* **WORK TO COMPLETE**
Using the data below, copy every line that contains the word "none".
[RECORDS FOR THE TASK — start]
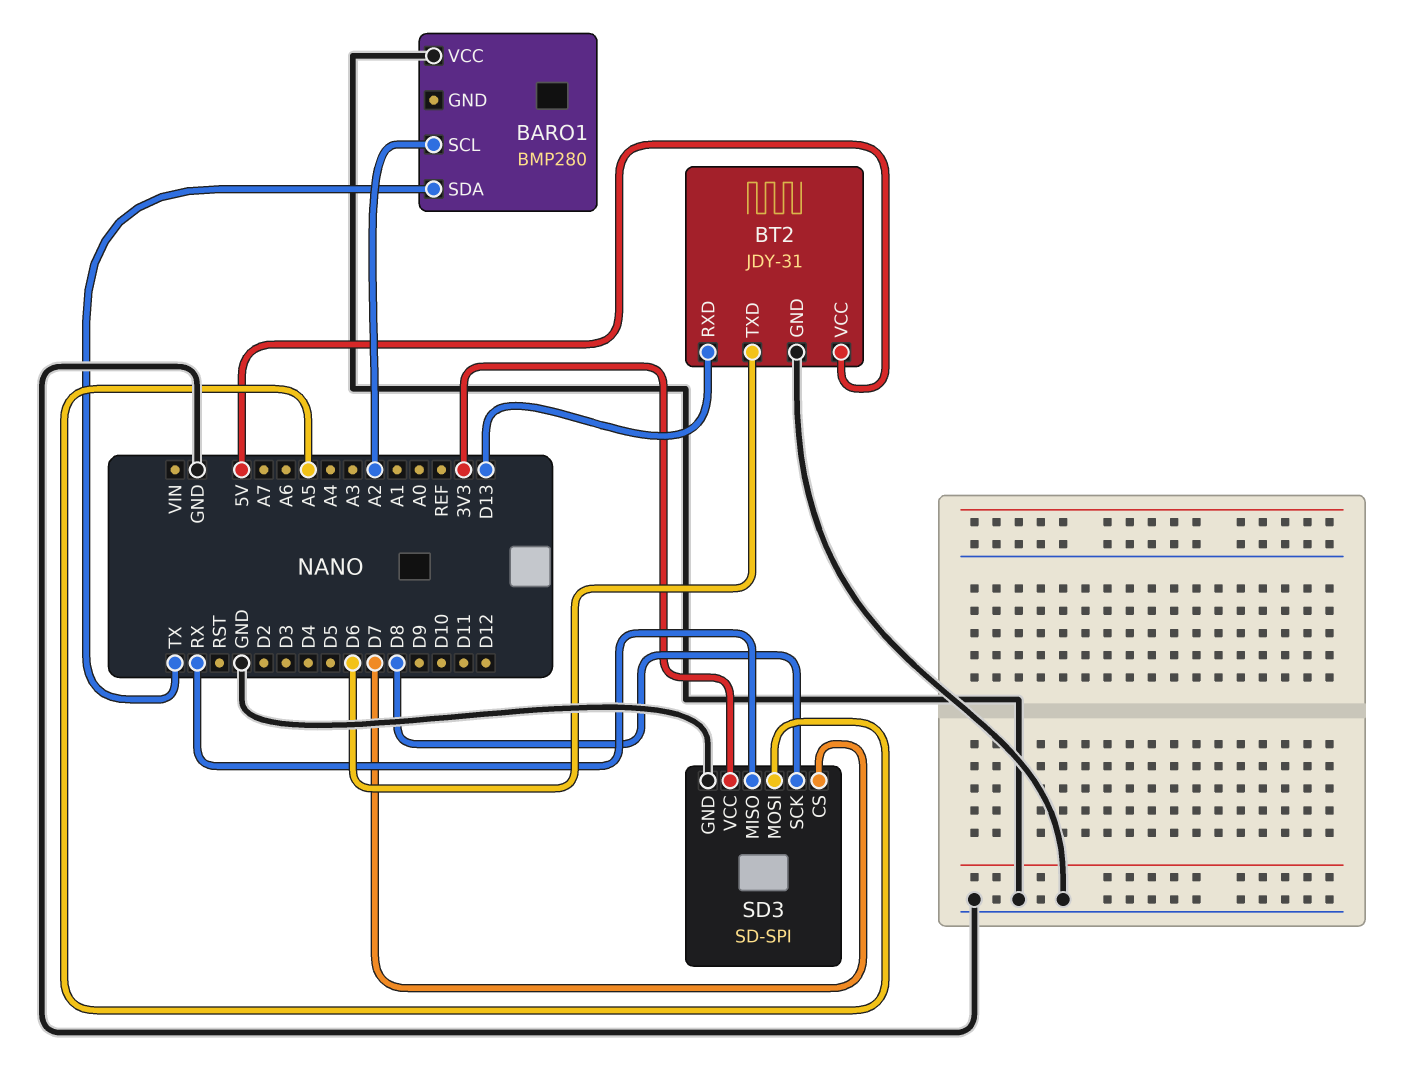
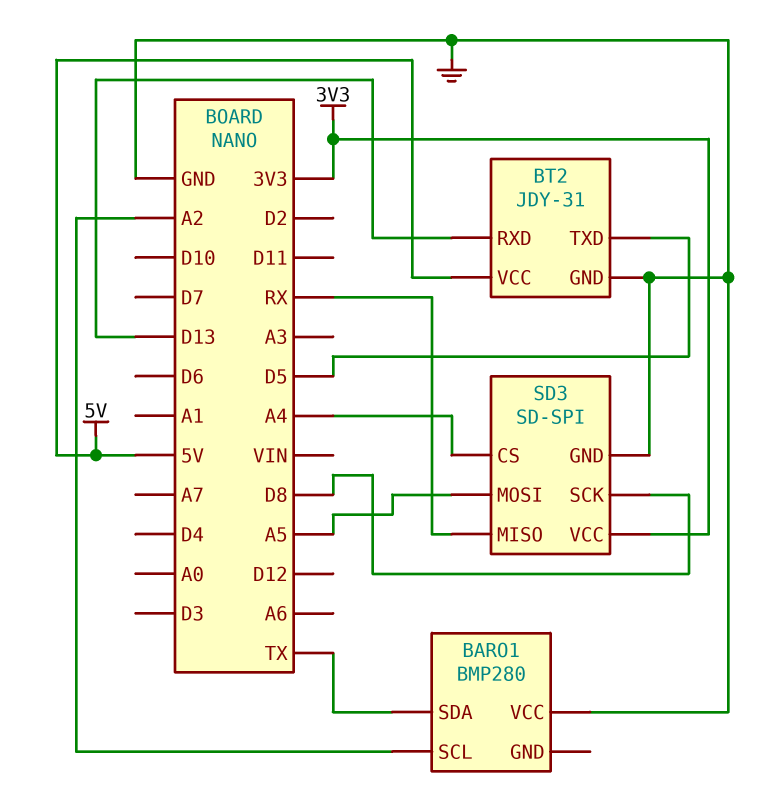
BT2 pin TXD: D6 -> D5
SD3 pin CS: D7 -> A4

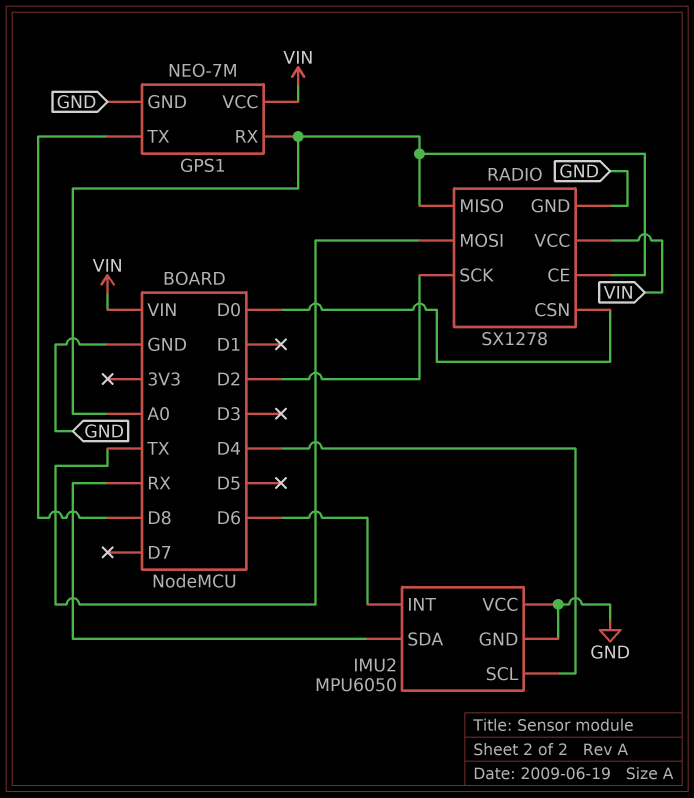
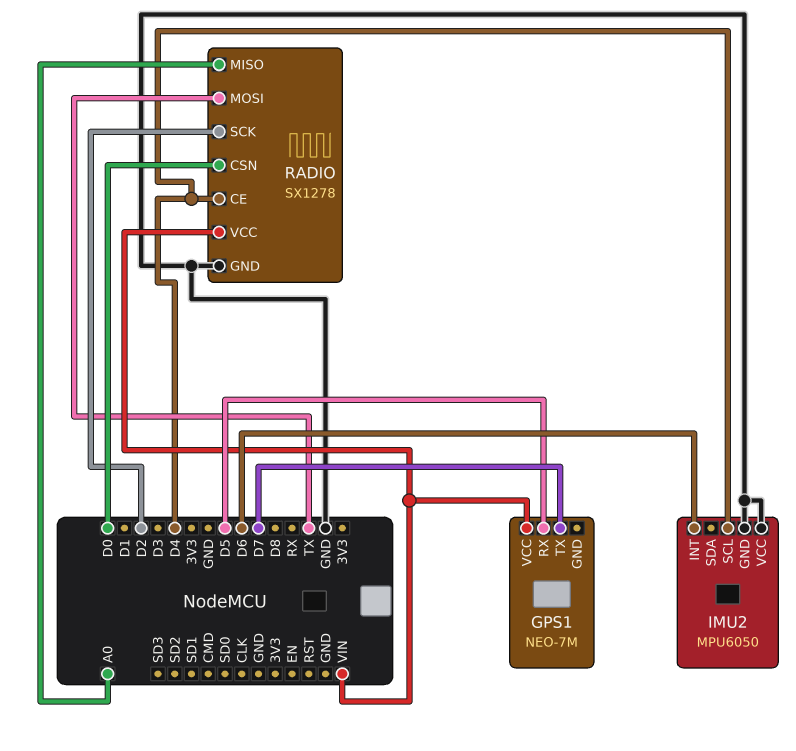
GPS1 pin GND: GND -> none
GPS1 pin RX: A0 -> D5
GPS1 pin TX: D8 -> D7
IMU2 pin SDA: RX -> none
RADIO pin CE: A0 -> D4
[RECORDS FOR THE TASK — finish]
* **TASK SOLUTION**
GPS1 pin GND: GND -> none
IMU2 pin SDA: RX -> none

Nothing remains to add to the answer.